EXERCISE DESCRIPTION
All lines in the records below that hold "brick" are to be shown.

PROVIDED DATA

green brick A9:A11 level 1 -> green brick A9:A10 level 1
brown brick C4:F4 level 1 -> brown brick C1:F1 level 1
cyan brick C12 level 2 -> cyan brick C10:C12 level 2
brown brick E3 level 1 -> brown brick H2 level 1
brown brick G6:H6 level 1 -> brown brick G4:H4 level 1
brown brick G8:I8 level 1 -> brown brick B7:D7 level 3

--

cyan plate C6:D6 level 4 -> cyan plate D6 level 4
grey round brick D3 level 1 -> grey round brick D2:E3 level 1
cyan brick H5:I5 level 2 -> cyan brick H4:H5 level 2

RESPONSE BOX
green brick A9:A11 level 1 -> green brick A9:A10 level 1
brown brick C4:F4 level 1 -> brown brick C1:F1 level 1
cyan brick C12 level 2 -> cyan brick C10:C12 level 2
brown brick E3 level 1 -> brown brick H2 level 1
brown brick G6:H6 level 1 -> brown brick G4:H4 level 1
brown brick G8:I8 level 1 -> brown brick B7:D7 level 3
grey round brick D3 level 1 -> grey round brick D2:E3 level 1
cyan brick H5:I5 level 2 -> cyan brick H4:H5 level 2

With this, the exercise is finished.